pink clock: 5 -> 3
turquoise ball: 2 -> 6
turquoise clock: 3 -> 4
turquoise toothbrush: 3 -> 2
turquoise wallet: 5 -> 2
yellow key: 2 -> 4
———
EXERCISE DETAILS =
Retype the entries one by one, exactly.

ANSWER SECTION =
pink clock: 5 -> 3
turquoise ball: 2 -> 6
turquoise clock: 3 -> 4
turquoise toothbrush: 3 -> 2
turquoise wallet: 5 -> 2
yellow key: 2 -> 4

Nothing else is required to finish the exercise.